+++ Data provided +++

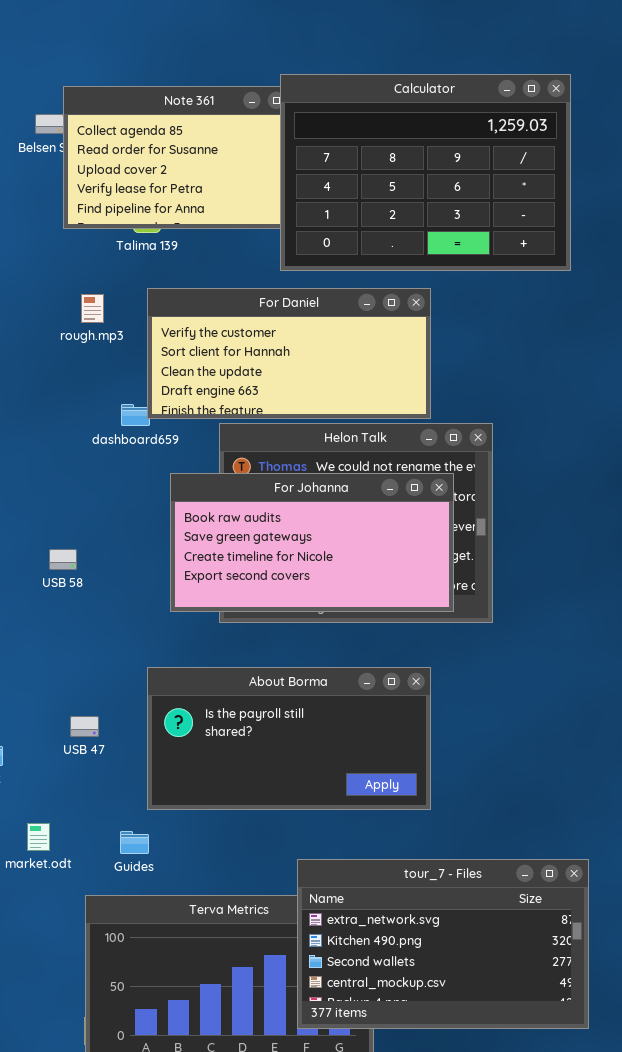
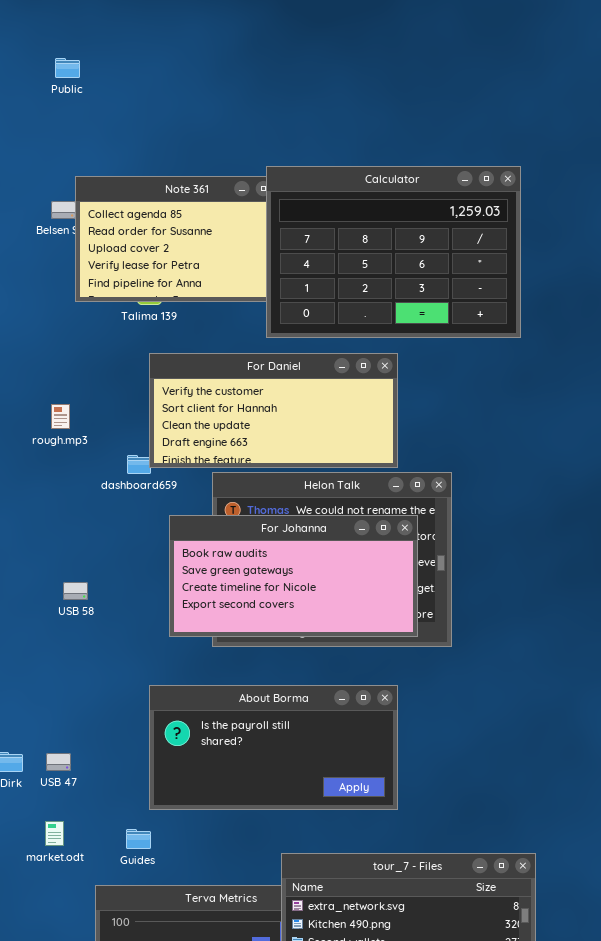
rough.mp3: [81,294,104,323] -> [51,404,70,429], moved
USB 47: [70,716,99,737] -> [46,753,71,771], moved

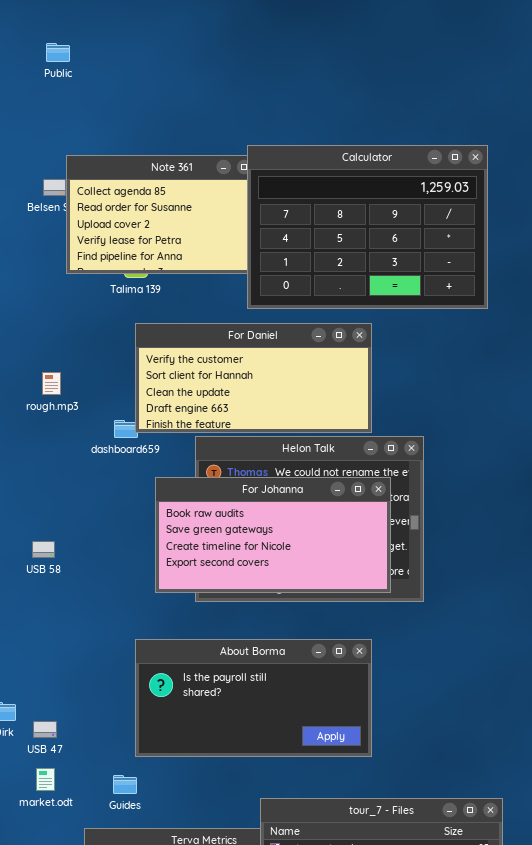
USB 58: [63,582,88,600] -> [32,541,55,558], moved
USB 47: [46,753,71,771] -> [33,721,57,738], moved

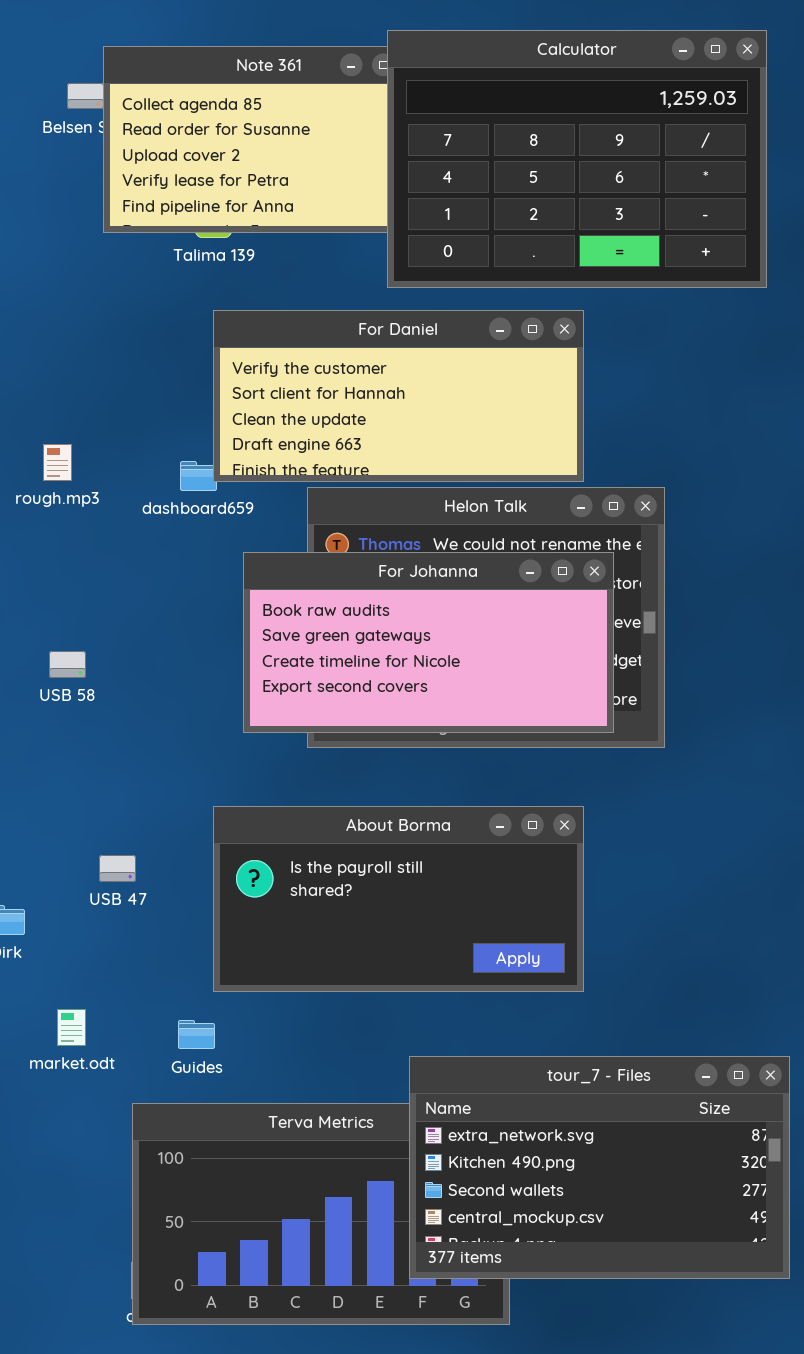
rough.mp3: [42,372,61,395] -> [43,444,72,481], moved
USB 47: [33,721,57,738] -> [99,855,136,882], moved

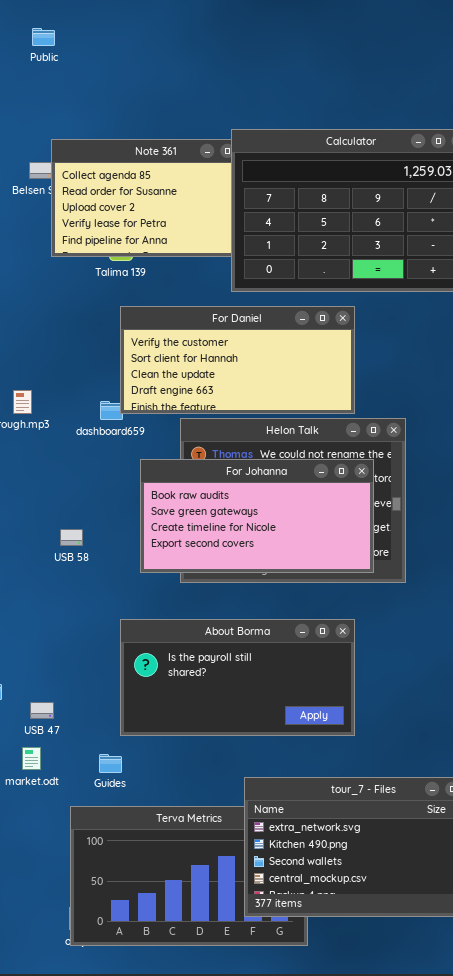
USB 58: [49,651,86,678] -> [60,529,83,546], moved
USB 47: [99,855,136,882] -> [30,702,54,719], moved

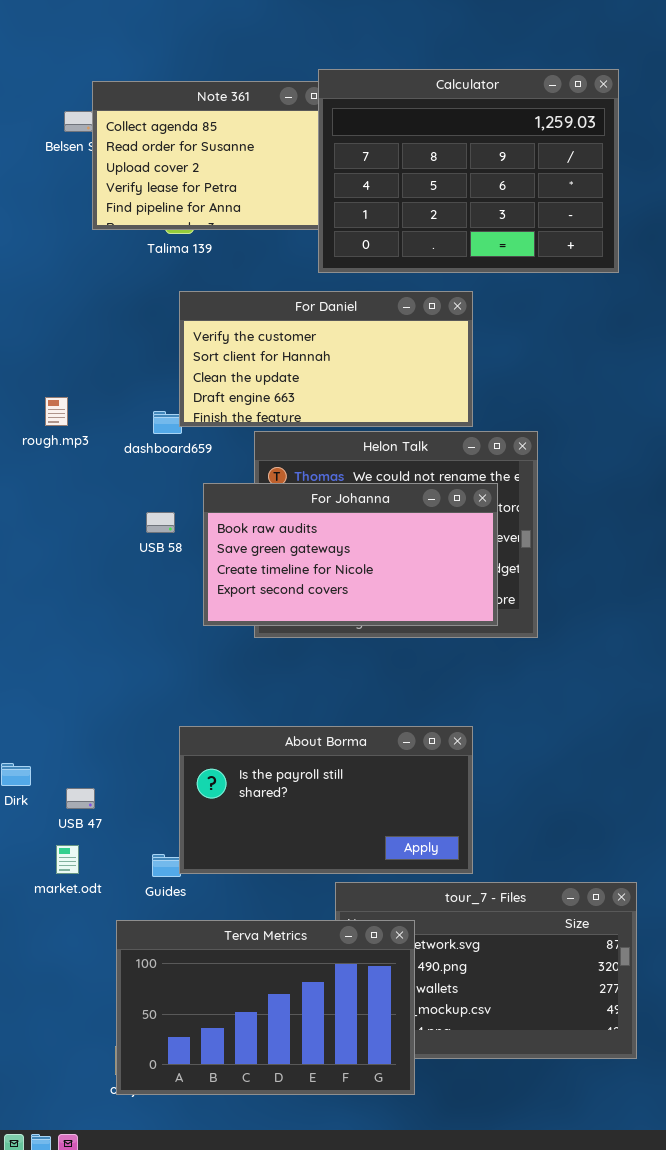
USB 58: [60,529,83,546] -> [146,512,175,533], moved
About Borma: [120,619,355,736] -> [179,726,473,874], moved
Terva Metrics: [70,806,308,946] -> [116,920,415,1095], raised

+++

How to complete this task: In the entries above, how many lines hold "rough"? Answer with the number alone.

Solution for this problem: 2